[SUPPLIED INFORMATION — start]
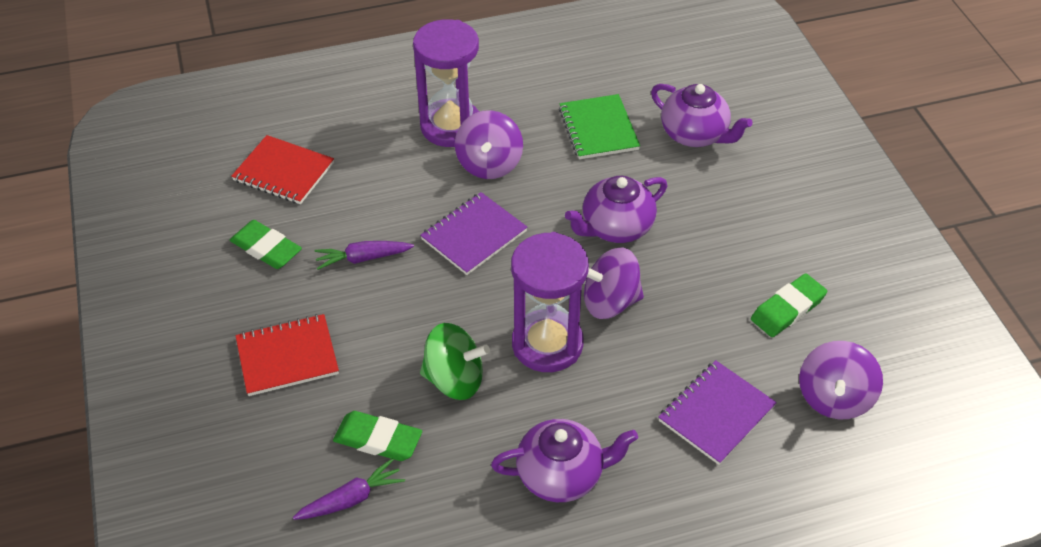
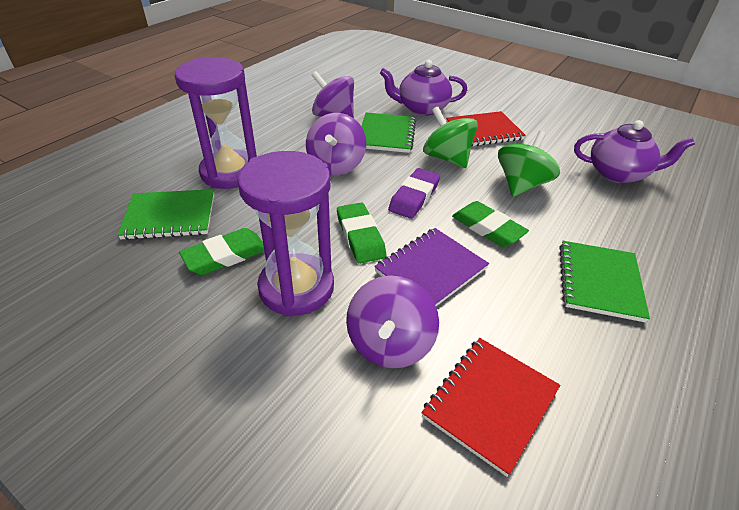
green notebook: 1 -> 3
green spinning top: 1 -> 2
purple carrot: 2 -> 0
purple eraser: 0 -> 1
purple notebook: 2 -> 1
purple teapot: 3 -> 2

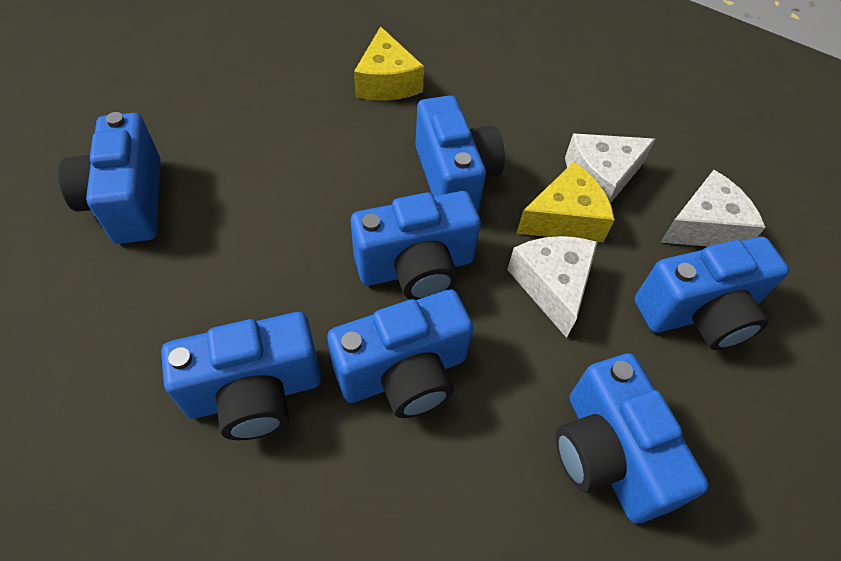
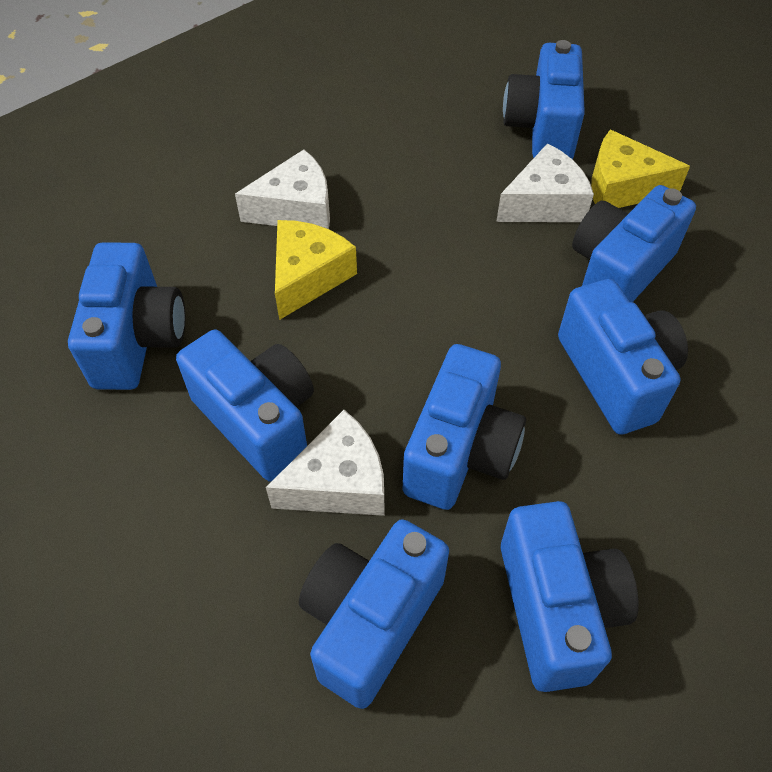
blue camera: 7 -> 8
[SUPPLIED INFORMATION — finish]
From the first line to the last, return the records exactly and leave the pictures behind.

green notebook: 1 -> 3
green spinning top: 1 -> 2
purple carrot: 2 -> 0
purple eraser: 0 -> 1
purple notebook: 2 -> 1
purple teapot: 3 -> 2

blue camera: 7 -> 8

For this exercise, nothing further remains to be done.